#### [Extracted records]
+---+
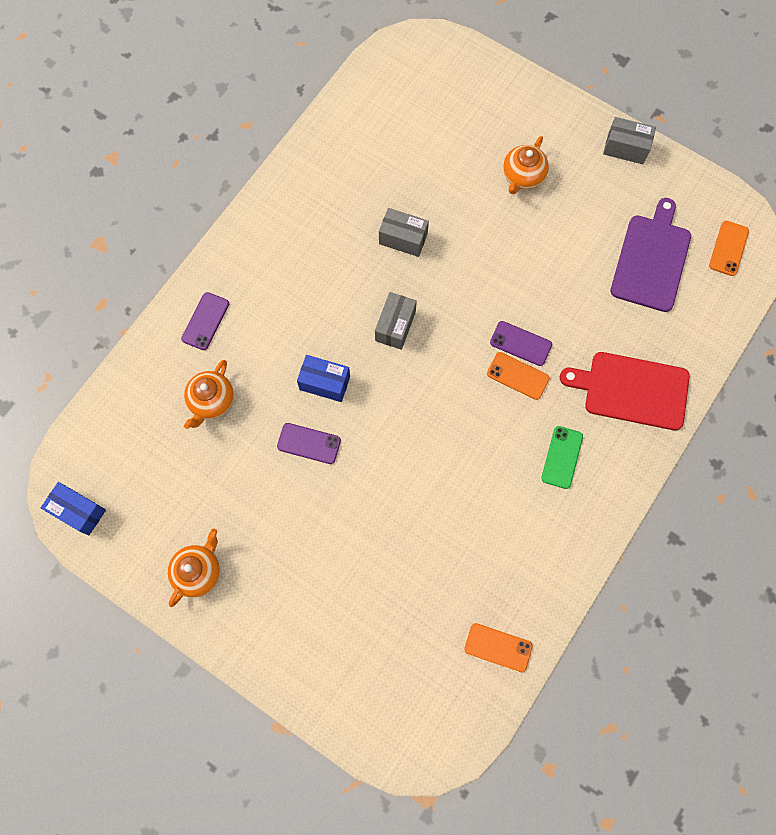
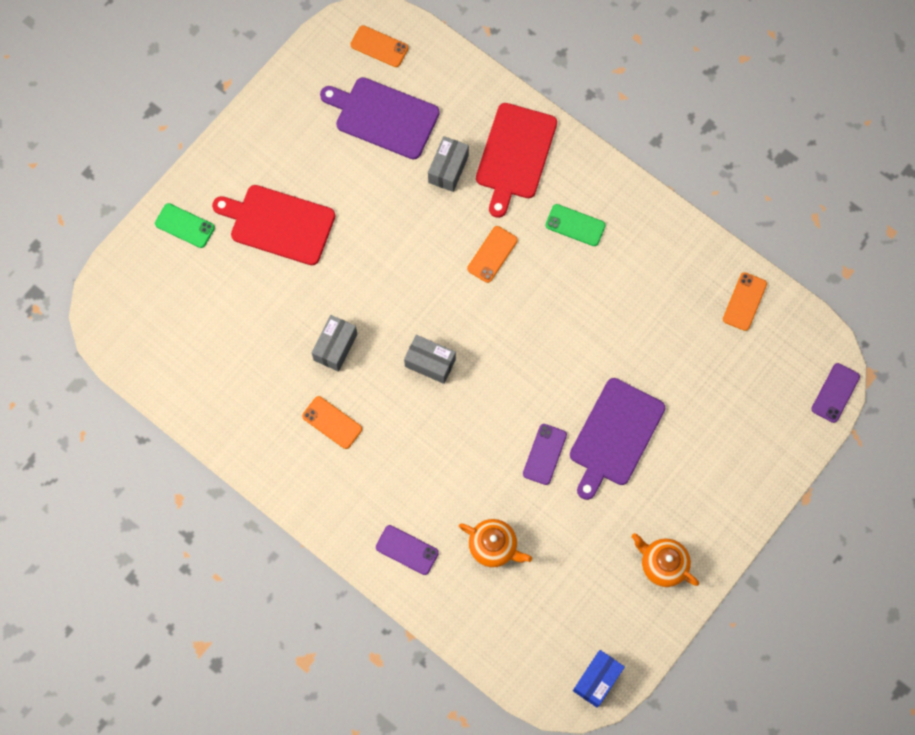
camera: 85 degrees left, 0 degrees up
(325, 383) = (484, 435): blue box -> none
(327, 243) = (332, 422): none -> orange phone
(333, 513) = (615, 436): none -> purple cutting board
(509, 98) = (184, 226): none -> green phone
(520, 343) = (459, 248): purple phone -> purple phone (835, 393)
(522, 176) = (278, 224): orange teapot -> red cutting board
(625, 148) = (258, 122): grey box -> grey box (448, 169)

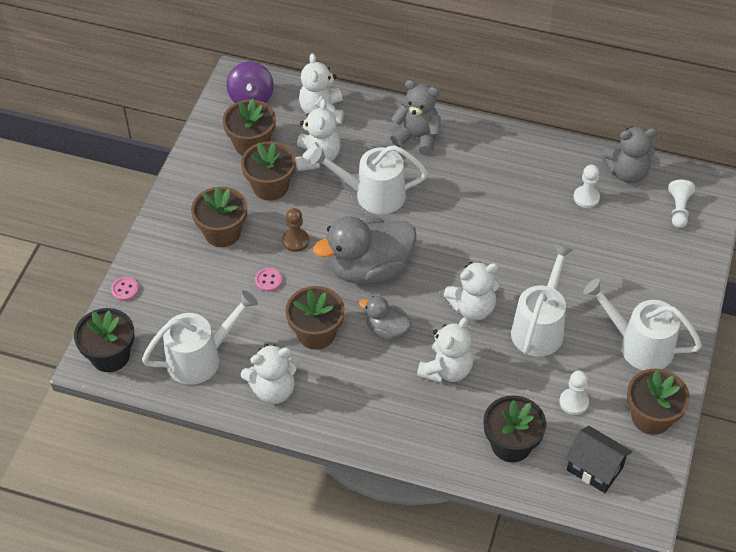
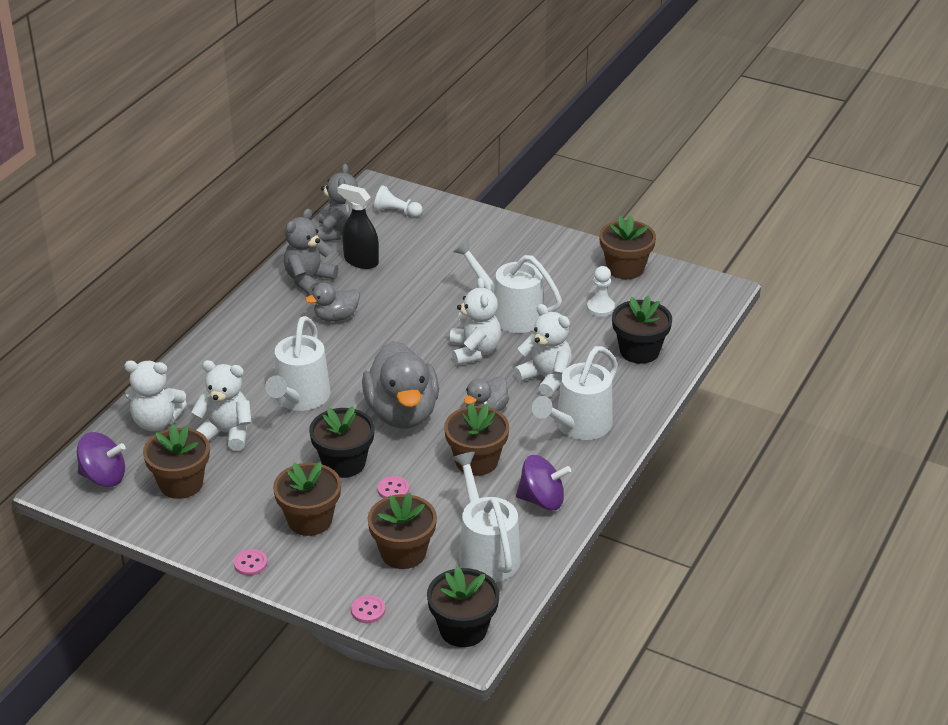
camera: 80 degrees left, 15 degrees down
(168, 206) = (250, 563): none -> pink button
(270, 186) = (255, 475): brown flower pot -> brown flower pot (403, 553)
(273, 390) = (542, 500): white teddy bear -> purple spinning top
(295, 241) = (344, 463): brown pawn -> black flower pot
(417, 137) = (230, 356): grey teddy bear -> grey teddy bear (309, 280)
(494, 196) = (336, 317): none -> grey duck
(586, 198) = (361, 261): white pawn -> black spray bottle
(594, 469) = (673, 308): black house -> none
(638, 345) = (546, 261): white watering can -> white watering can (578, 426)

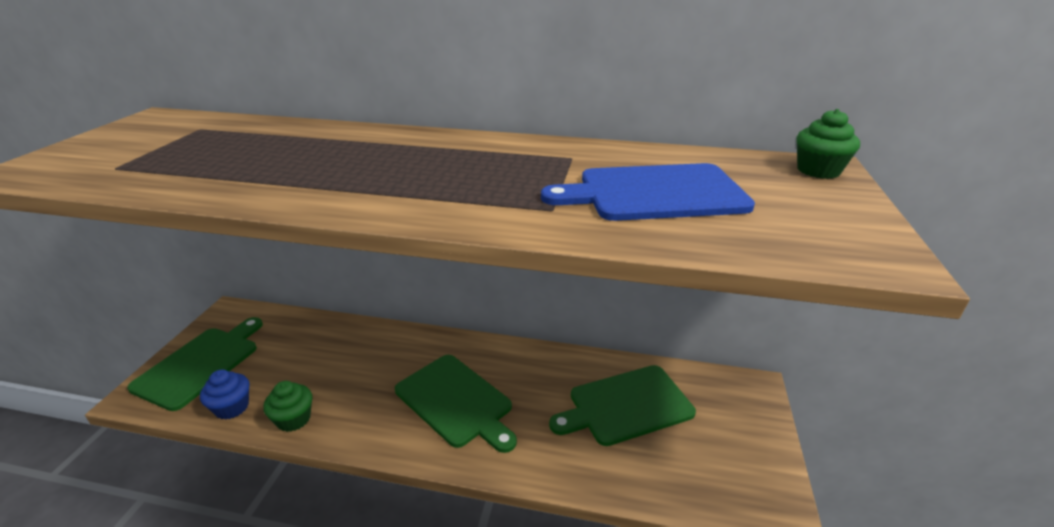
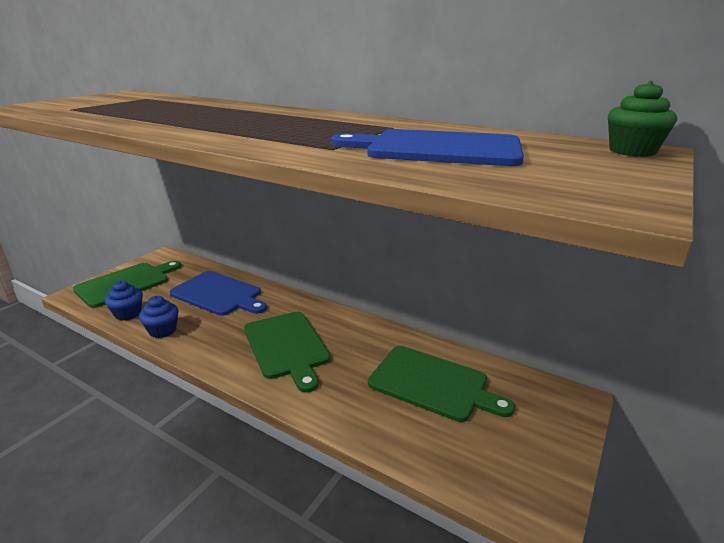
camera: 20 degrees right, 5 degrees down
(294, 419) = (162, 330): green cupcake -> blue cupcake
(335, 352) = (218, 294): none -> blue cutting board
(626, 405) = (432, 384): green cutting board -> green cutting board turned 150 degrees counterclockwise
+---+
#### [Work instruction]
Count how many lines in the data contain the word "cutting". Reply with that number only.

#### [Output]
4